═════ SUPPLIED ENTRIES ═════
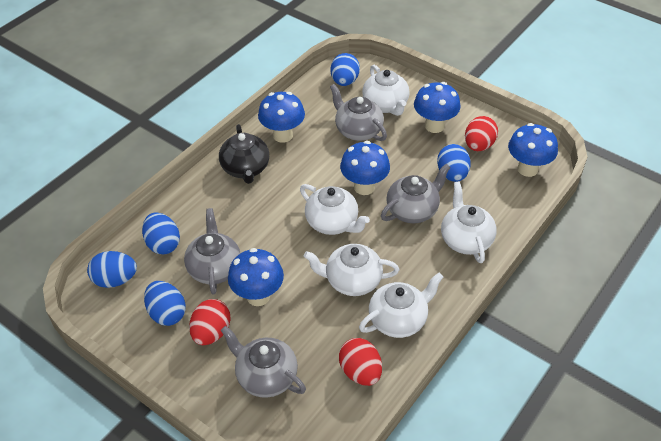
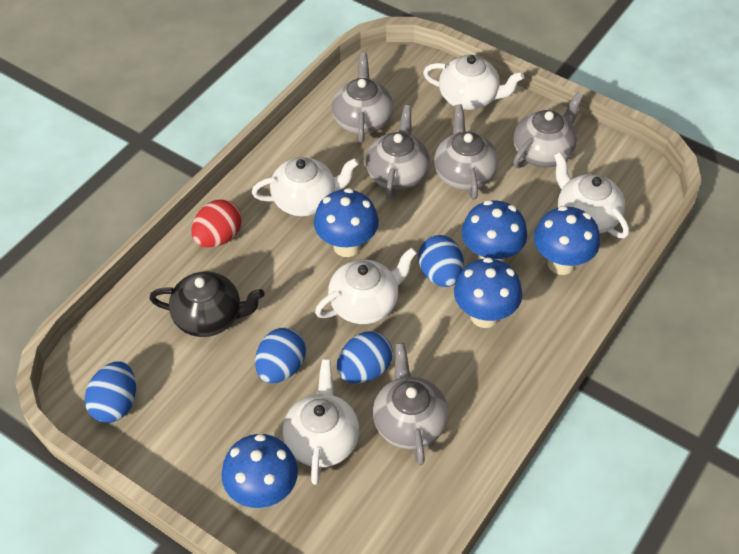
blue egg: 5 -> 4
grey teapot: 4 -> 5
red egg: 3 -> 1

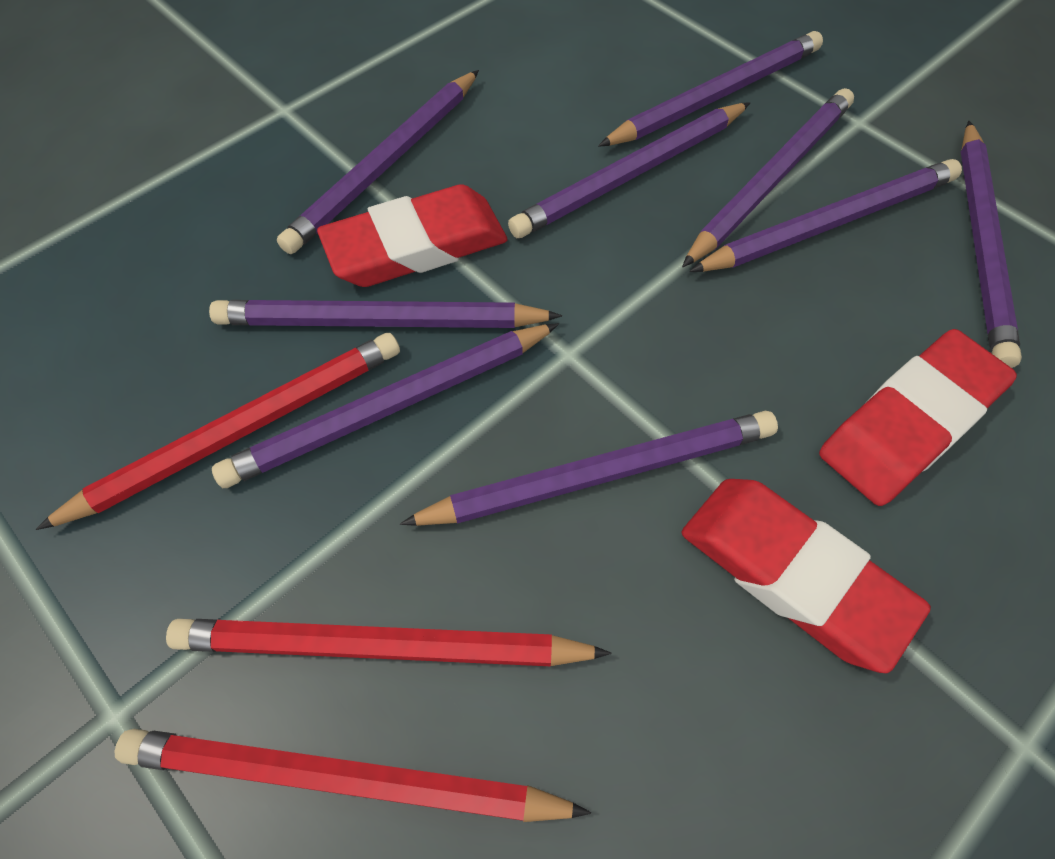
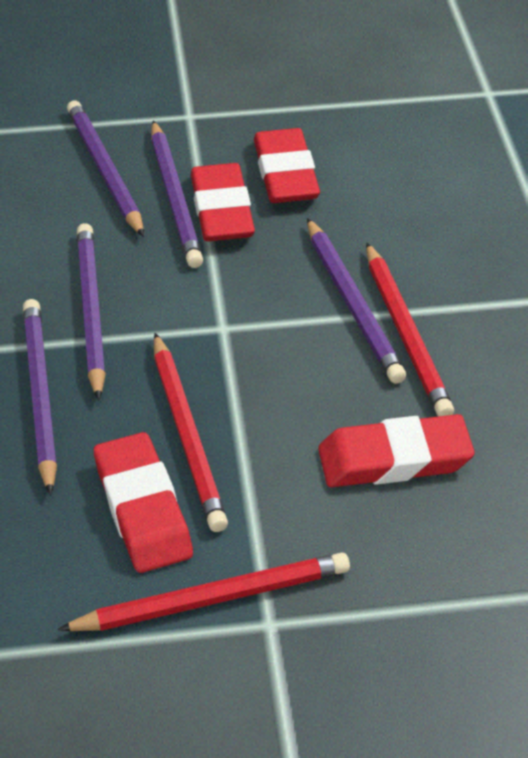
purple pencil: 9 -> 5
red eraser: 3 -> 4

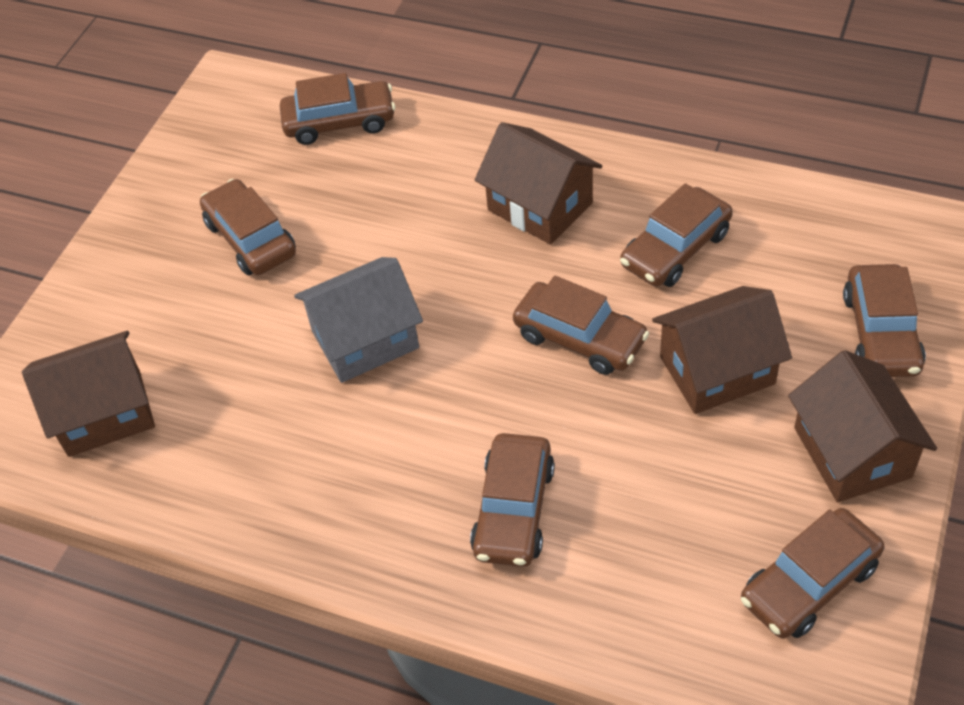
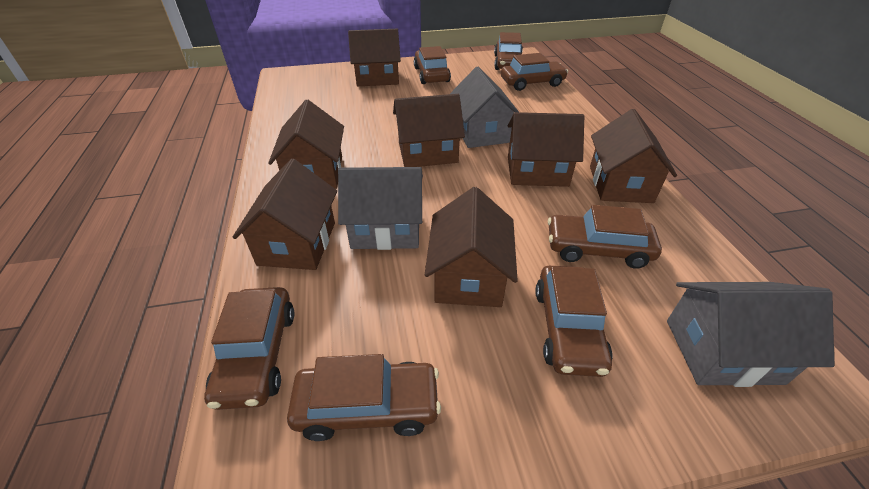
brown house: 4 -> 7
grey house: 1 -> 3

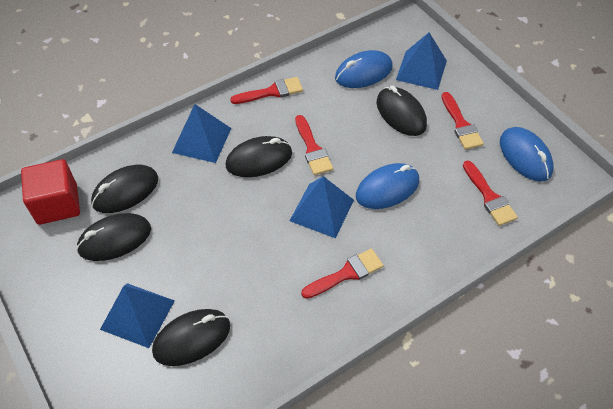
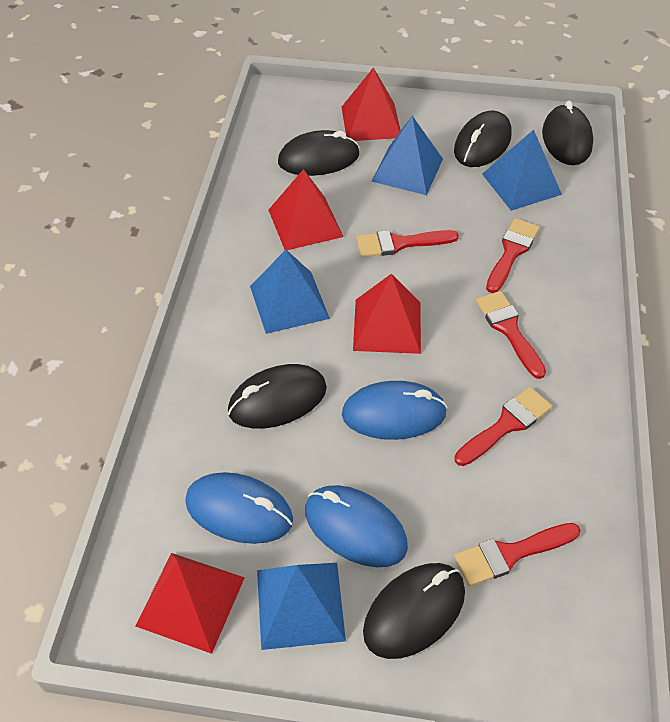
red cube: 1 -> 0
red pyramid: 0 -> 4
═════
The result should be the full set of entries above, restated exactly and without images.

blue egg: 5 -> 4
grey teapot: 4 -> 5
red egg: 3 -> 1

purple pencil: 9 -> 5
red eraser: 3 -> 4

brown house: 4 -> 7
grey house: 1 -> 3

red cube: 1 -> 0
red pyramid: 0 -> 4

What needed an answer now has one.